> _Assigned task_: From the first line of the entries down to the line with "type=added; after=brown_banana; pos2=294,187,355,229", write out every line exactly; that last line counts, but pictures do not.
########################################
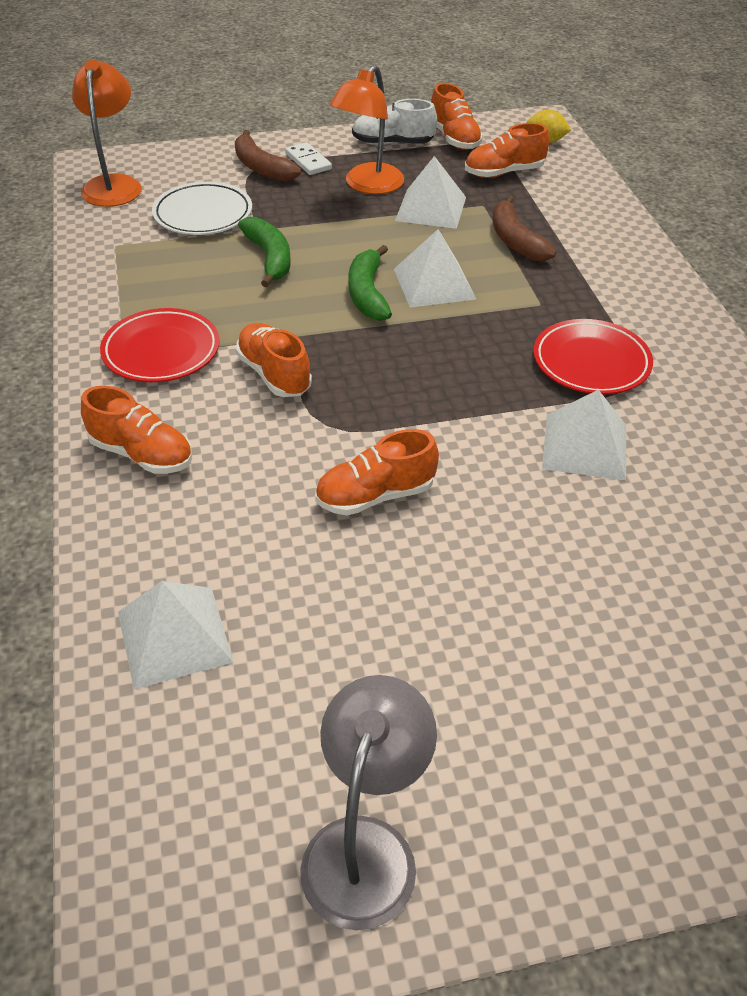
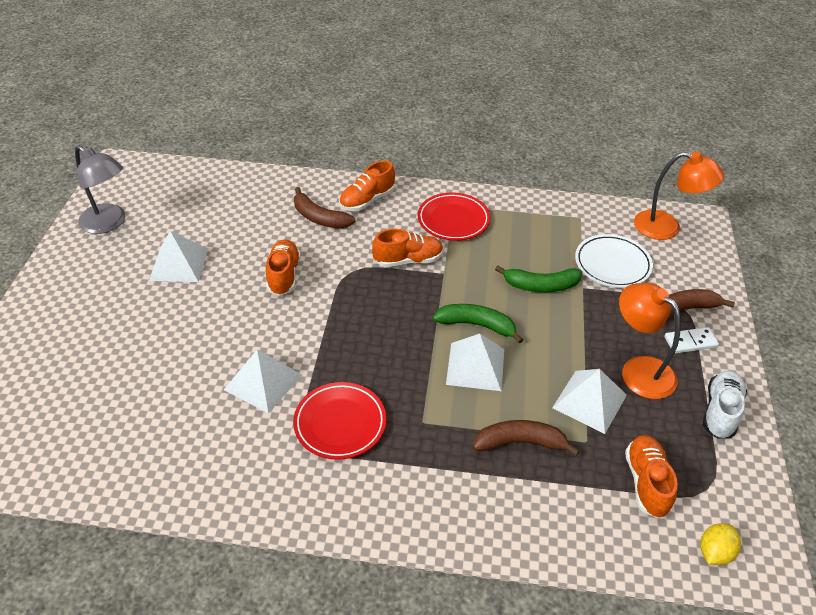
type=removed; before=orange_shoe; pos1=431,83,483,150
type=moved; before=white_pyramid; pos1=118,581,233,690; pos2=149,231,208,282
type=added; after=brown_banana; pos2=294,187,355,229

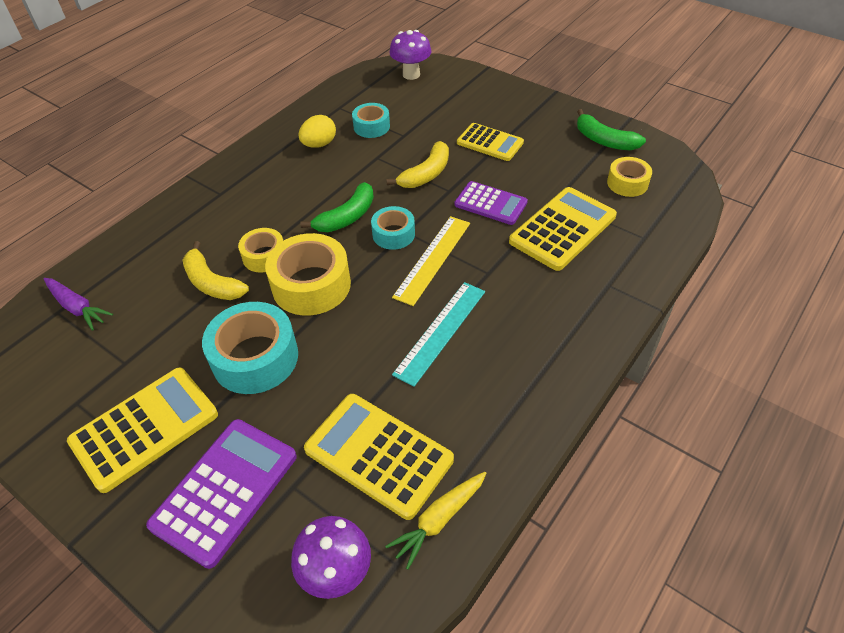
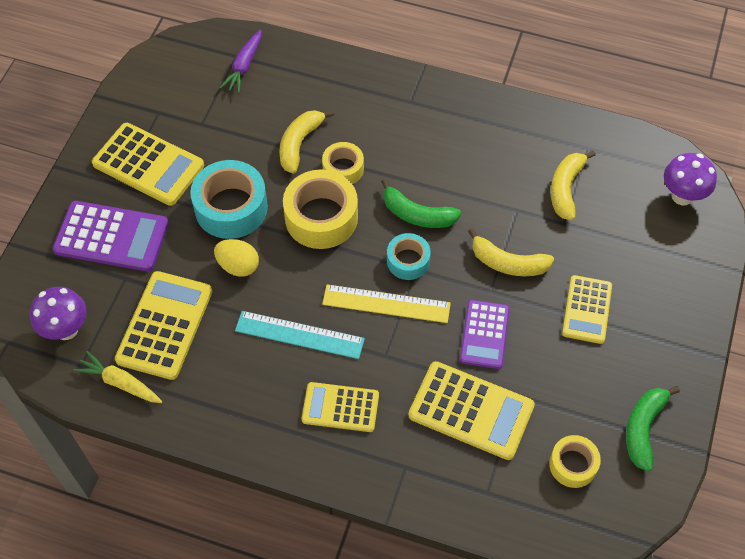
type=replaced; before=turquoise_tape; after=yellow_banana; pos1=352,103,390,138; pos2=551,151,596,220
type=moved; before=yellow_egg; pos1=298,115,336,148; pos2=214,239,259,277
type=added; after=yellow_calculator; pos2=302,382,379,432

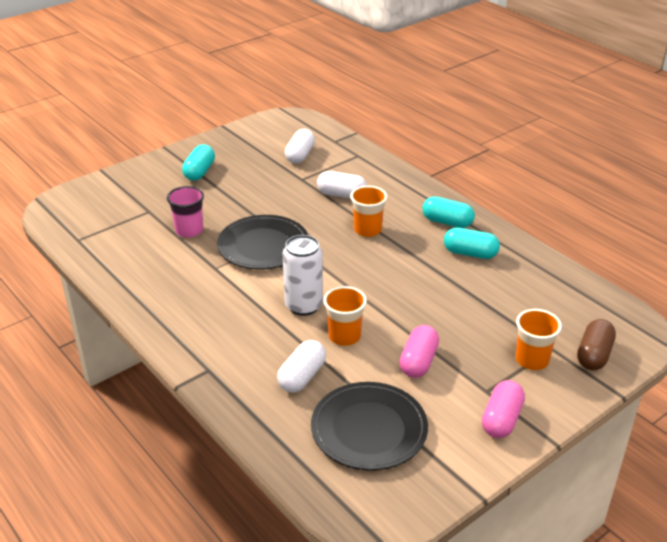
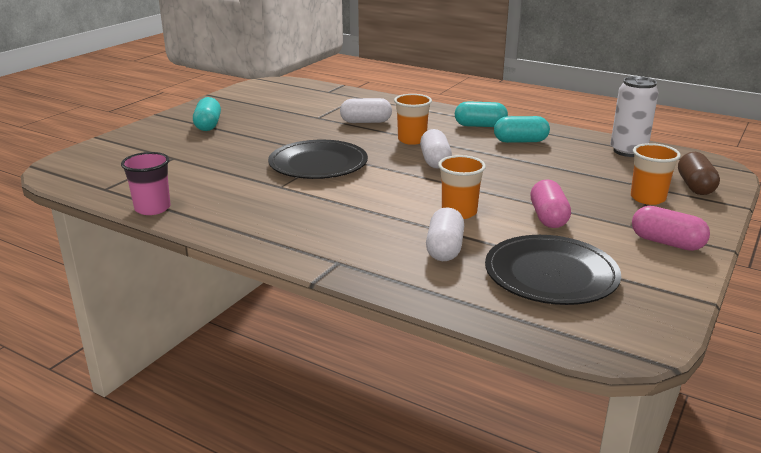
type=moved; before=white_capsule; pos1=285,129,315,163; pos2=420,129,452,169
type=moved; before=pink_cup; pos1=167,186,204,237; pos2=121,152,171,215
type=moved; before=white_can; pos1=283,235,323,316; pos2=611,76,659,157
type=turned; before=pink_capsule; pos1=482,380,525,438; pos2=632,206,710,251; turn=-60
########################################
> _Solved problem_:
type=removed; before=orange_shoe; pos1=431,83,483,150
type=moved; before=white_pyramid; pos1=118,581,233,690; pos2=149,231,208,282
type=added; after=brown_banana; pos2=294,187,355,229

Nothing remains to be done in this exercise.